Change detection data:

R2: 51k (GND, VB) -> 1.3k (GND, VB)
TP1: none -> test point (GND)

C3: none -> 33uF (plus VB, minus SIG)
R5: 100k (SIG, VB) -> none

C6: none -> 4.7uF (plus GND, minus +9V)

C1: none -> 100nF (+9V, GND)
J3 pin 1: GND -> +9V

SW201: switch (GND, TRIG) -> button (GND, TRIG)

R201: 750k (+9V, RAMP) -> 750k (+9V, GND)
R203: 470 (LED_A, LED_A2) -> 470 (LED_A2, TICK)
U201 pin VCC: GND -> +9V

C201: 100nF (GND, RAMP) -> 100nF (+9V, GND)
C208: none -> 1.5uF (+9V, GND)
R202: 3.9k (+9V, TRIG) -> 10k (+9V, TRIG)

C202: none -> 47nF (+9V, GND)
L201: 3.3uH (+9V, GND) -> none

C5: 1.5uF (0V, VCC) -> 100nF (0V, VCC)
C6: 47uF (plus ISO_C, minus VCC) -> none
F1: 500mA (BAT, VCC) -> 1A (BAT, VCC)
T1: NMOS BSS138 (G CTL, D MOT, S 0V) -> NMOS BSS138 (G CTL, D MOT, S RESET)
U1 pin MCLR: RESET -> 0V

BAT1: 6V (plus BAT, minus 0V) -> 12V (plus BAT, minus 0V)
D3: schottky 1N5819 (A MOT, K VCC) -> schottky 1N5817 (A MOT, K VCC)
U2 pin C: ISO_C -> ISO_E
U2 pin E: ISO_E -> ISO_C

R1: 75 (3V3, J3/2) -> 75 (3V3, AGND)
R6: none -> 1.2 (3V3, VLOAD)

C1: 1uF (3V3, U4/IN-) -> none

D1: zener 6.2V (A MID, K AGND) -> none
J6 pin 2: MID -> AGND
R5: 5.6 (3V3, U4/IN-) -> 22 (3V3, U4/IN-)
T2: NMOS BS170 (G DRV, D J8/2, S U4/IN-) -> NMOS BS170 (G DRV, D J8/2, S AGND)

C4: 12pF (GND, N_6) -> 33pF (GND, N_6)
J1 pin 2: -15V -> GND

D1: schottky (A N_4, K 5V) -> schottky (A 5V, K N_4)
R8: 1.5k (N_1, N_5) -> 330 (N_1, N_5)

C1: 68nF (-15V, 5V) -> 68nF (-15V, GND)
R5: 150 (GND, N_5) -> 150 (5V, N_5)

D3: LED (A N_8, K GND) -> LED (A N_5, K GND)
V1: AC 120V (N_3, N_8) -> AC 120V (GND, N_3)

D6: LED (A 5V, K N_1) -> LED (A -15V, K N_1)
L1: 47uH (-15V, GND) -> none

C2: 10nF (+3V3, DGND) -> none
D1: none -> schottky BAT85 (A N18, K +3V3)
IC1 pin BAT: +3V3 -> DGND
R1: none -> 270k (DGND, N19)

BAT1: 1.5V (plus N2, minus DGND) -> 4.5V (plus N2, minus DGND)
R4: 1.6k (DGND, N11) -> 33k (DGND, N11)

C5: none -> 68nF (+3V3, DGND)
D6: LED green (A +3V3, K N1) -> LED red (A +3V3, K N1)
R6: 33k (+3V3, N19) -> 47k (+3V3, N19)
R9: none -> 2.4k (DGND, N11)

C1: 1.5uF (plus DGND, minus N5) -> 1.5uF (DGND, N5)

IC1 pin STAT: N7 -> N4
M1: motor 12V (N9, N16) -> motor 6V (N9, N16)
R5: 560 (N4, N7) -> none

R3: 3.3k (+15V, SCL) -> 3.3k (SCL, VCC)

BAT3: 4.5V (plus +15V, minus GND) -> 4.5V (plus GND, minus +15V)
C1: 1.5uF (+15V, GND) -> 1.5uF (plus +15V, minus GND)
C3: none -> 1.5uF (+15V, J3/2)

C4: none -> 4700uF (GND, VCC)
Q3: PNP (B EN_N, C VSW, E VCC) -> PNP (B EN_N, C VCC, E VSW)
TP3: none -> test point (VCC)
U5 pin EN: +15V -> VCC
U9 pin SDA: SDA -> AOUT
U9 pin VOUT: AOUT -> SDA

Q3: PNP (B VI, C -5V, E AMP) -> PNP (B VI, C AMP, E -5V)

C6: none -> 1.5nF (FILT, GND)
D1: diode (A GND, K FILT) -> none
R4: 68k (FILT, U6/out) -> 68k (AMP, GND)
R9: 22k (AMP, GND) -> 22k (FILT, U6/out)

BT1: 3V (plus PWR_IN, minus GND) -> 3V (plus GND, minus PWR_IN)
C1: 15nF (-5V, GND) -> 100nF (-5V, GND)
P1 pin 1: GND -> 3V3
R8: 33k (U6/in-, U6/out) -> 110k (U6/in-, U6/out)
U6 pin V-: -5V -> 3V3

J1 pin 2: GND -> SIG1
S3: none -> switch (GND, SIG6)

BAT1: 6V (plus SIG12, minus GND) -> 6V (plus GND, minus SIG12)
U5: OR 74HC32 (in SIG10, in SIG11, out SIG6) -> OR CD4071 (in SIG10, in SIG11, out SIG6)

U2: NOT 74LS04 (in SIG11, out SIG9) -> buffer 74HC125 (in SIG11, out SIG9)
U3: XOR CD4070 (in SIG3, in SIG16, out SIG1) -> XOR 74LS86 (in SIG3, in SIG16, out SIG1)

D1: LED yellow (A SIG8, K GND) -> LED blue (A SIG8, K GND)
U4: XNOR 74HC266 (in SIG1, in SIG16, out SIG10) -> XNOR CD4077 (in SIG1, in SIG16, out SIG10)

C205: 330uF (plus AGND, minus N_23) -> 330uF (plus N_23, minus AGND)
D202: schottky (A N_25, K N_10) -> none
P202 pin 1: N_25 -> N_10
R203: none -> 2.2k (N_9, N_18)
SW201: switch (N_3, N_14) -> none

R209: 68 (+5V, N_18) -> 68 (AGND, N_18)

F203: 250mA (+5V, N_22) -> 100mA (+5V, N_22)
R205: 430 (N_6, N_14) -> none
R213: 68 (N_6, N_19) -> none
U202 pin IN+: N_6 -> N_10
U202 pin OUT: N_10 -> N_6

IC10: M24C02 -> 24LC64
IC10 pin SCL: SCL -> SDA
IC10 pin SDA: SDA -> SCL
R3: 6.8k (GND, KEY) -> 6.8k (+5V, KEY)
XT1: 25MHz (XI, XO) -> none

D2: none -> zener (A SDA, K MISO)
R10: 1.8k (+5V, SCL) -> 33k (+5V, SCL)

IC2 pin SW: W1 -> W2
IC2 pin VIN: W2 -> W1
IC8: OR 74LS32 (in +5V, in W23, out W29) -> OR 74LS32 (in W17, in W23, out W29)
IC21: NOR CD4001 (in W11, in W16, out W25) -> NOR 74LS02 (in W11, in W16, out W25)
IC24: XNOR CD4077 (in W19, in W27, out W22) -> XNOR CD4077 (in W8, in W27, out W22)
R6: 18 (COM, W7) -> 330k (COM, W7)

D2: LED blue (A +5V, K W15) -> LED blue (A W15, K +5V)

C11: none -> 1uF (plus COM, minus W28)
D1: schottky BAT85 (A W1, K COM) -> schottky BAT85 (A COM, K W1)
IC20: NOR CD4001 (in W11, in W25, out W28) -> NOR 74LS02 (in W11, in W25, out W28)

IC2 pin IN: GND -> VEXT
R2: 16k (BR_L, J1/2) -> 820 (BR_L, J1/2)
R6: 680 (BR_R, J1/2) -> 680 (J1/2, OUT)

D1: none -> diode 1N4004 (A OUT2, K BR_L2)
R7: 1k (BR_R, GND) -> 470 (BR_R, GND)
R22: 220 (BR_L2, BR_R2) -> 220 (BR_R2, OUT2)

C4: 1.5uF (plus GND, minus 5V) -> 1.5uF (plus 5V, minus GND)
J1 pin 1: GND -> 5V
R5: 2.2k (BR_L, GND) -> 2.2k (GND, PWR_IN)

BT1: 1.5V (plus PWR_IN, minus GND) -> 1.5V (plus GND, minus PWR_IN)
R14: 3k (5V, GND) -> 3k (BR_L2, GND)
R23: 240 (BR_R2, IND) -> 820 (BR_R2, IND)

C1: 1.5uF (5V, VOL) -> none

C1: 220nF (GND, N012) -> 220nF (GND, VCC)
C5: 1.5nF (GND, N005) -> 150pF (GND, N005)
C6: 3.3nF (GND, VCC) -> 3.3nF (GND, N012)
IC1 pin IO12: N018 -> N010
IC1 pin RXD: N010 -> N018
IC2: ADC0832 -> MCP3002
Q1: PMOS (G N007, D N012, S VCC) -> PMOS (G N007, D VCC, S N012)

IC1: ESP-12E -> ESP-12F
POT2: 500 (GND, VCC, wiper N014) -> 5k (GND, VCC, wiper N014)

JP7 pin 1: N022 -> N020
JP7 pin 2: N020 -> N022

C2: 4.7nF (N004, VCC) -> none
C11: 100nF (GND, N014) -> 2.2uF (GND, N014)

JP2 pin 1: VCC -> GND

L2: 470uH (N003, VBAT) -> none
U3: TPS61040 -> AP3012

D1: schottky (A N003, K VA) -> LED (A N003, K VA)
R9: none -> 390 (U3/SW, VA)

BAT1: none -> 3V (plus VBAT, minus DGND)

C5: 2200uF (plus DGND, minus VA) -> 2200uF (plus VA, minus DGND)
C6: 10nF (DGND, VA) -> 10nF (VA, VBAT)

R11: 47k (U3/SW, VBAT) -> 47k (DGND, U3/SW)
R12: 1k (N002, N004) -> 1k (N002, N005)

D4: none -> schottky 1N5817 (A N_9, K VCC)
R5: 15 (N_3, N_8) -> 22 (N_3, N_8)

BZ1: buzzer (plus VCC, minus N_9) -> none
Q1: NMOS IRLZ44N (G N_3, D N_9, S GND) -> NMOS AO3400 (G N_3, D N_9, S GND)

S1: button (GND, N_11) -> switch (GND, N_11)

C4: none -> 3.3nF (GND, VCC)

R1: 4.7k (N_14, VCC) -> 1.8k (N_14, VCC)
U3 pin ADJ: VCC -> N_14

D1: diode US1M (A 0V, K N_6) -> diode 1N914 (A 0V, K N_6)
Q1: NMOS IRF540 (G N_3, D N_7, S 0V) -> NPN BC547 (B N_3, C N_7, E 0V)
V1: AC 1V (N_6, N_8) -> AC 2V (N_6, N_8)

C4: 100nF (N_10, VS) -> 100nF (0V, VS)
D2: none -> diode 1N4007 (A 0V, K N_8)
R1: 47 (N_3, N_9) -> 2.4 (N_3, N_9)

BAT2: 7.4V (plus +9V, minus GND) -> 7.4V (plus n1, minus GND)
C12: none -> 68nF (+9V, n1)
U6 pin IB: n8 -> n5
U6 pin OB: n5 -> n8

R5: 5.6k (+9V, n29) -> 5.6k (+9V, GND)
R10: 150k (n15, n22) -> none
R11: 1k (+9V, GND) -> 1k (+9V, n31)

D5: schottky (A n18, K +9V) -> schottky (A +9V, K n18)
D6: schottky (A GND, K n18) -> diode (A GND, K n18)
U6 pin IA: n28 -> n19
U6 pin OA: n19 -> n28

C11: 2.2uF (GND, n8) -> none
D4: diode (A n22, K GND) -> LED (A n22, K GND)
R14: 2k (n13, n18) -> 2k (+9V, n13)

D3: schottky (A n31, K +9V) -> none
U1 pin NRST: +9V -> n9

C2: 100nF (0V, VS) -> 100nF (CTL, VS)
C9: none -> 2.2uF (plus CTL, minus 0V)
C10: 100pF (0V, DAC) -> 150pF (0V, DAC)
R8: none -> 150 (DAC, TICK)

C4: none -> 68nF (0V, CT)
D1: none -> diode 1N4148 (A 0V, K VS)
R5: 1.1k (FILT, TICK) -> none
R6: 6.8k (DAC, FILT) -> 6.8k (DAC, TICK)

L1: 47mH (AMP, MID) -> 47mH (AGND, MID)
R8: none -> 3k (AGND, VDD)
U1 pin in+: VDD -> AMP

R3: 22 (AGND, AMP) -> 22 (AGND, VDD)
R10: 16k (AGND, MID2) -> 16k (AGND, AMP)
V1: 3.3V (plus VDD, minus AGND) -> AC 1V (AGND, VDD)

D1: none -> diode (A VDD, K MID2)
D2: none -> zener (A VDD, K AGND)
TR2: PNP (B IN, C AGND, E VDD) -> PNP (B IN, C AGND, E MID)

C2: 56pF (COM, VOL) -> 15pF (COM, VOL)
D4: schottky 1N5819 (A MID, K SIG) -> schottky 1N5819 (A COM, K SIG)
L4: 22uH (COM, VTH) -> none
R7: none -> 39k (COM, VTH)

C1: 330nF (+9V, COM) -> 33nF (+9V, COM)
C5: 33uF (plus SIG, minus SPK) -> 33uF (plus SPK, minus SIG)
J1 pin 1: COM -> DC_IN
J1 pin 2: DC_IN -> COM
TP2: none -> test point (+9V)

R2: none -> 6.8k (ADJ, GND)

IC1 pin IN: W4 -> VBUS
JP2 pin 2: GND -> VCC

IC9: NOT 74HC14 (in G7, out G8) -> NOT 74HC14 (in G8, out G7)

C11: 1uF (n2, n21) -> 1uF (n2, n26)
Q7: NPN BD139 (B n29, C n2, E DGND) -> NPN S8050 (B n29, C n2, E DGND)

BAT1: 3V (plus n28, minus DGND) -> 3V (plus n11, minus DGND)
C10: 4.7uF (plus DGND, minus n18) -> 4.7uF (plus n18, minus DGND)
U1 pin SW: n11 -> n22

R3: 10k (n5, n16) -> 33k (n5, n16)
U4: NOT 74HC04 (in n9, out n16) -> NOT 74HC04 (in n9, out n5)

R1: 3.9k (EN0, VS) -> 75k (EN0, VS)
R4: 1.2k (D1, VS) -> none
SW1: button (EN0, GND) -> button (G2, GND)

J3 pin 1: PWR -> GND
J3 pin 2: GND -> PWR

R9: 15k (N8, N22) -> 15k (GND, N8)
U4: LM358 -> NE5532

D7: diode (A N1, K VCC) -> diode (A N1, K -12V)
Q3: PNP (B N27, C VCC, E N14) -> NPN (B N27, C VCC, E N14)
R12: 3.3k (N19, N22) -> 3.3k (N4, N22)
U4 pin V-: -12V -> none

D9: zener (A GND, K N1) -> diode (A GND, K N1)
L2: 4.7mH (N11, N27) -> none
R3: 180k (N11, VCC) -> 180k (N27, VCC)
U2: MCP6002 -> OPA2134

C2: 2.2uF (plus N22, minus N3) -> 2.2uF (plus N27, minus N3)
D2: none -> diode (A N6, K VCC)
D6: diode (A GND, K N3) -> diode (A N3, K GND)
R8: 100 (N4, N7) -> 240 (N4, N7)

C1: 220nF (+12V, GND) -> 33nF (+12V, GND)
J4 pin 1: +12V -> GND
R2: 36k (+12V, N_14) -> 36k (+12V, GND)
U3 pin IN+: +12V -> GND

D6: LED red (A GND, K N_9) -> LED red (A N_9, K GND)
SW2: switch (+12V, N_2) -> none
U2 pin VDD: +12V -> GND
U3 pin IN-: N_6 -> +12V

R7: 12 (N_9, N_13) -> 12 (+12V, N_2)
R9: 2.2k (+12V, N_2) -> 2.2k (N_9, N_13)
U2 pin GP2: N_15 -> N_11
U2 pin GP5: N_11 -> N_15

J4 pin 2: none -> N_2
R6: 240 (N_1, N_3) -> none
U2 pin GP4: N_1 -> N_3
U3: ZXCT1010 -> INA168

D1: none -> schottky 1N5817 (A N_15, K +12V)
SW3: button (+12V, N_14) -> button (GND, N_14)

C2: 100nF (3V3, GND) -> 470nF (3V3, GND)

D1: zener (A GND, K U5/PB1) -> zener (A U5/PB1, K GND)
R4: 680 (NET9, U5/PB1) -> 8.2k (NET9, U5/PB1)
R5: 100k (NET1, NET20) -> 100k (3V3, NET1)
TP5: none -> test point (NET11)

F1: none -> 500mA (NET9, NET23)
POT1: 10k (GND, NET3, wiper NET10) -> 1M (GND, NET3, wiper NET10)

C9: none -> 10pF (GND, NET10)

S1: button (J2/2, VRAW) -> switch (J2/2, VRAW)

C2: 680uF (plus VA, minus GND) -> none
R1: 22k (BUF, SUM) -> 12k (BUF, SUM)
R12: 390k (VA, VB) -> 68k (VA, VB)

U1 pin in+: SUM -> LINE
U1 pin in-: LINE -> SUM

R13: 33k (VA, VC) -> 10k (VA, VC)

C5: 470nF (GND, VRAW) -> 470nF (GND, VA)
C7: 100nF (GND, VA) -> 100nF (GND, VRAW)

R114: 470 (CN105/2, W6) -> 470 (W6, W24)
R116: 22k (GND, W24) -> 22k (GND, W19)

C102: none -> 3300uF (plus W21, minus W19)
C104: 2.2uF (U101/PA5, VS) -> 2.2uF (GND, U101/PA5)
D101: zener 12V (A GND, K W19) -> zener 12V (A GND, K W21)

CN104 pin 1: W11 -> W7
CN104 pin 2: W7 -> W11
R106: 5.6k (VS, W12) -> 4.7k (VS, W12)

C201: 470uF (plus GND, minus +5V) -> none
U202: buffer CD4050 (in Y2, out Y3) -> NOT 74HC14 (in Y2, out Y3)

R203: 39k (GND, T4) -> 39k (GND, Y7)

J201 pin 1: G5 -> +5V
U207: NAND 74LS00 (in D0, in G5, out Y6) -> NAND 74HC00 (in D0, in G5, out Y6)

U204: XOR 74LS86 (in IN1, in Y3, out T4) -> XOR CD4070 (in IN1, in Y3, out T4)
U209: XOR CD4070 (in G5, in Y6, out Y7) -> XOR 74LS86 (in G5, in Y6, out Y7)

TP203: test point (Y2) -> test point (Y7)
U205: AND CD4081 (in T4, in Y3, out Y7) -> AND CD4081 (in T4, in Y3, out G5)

TASK OBJECTIVE: Beginning at the line with "BAT1: 3V (plus" and ending at the line with "U4: NOT 74HC04", reproduce each line of the data above exactly, and add no other lines.

RESULT OF THE TASK:
BAT1: 3V (plus n28, minus DGND) -> 3V (plus n11, minus DGND)
C10: 4.7uF (plus DGND, minus n18) -> 4.7uF (plus n18, minus DGND)
U1 pin SW: n11 -> n22

R3: 10k (n5, n16) -> 33k (n5, n16)
U4: NOT 74HC04 (in n9, out n16) -> NOT 74HC04 (in n9, out n5)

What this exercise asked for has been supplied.